▶ Task directions
All of the records below need to be written out exactly, but without the pictures.

▶ Material provided
=== Section Start ===
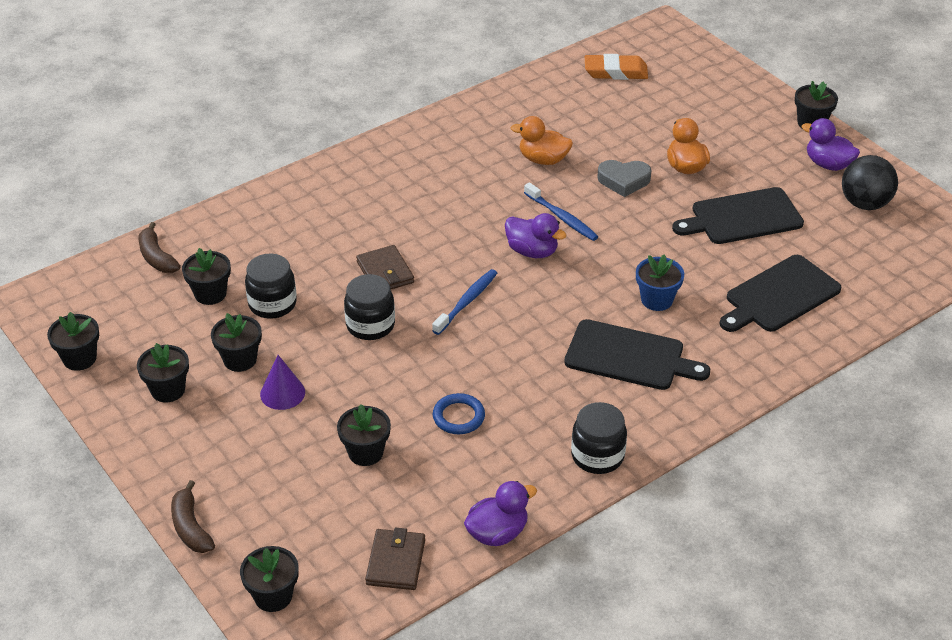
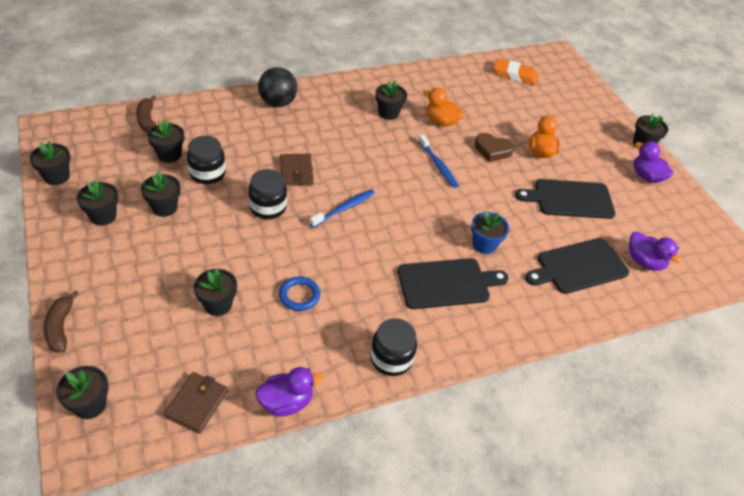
camera: 10 degrees right, 5 degrees up
(282, 393) = (181, 241): purple cone -> none
(470, 166) = (388, 113): none -> black flower pot
(532, 251) = (407, 184): purple duck -> purple duck (644, 261)
(623, 181) = (492, 150): grey heart -> brown heart
(629, 356) = (447, 283): black cutting board -> black cutting board turned 45 degrees counterclockwise
(865, 203) = (666, 212): black ball -> black ball (278, 103)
=== Section End ===
▶ Result of this task
camera: 10 degrees right, 5 degrees up
(282, 393) = (181, 241): purple cone -> none
(470, 166) = (388, 113): none -> black flower pot
(532, 251) = (407, 184): purple duck -> purple duck (644, 261)
(623, 181) = (492, 150): grey heart -> brown heart
(629, 356) = (447, 283): black cutting board -> black cutting board turned 45 degrees counterclockwise
(865, 203) = (666, 212): black ball -> black ball (278, 103)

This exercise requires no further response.